*** Block opens ***
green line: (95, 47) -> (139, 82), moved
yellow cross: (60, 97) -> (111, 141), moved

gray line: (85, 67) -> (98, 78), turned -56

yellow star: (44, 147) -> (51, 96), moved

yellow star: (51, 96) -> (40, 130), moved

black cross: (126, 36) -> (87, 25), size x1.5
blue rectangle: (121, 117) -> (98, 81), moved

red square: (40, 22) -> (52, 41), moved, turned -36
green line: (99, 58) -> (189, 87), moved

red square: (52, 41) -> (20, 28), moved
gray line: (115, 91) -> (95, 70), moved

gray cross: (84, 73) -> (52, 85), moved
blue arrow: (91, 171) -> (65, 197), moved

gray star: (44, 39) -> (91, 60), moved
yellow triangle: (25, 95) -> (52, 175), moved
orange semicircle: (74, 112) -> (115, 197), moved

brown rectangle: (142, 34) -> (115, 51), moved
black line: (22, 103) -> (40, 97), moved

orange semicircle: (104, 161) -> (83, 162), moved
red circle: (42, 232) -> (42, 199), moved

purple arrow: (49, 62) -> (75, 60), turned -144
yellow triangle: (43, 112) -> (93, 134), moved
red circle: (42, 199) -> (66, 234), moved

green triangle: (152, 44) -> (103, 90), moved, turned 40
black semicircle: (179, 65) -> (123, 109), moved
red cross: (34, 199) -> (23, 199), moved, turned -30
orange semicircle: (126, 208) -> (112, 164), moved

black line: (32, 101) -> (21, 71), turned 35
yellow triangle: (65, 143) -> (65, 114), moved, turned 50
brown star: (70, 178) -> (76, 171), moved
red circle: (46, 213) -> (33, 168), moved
*** Block closes ***
- [Instructions for the task] Starting at the line above that contains "black line: (22, 103) -> (40, 97), moved", write out each line exactly until the line that contains "red circle: (42, 199) -> (66, 234), moved" has been written, and stop there.

- [Worked solution]
black line: (22, 103) -> (40, 97), moved

orange semicircle: (104, 161) -> (83, 162), moved
red circle: (42, 232) -> (42, 199), moved

purple arrow: (49, 62) -> (75, 60), turned -144
yellow triangle: (43, 112) -> (93, 134), moved
red circle: (42, 199) -> (66, 234), moved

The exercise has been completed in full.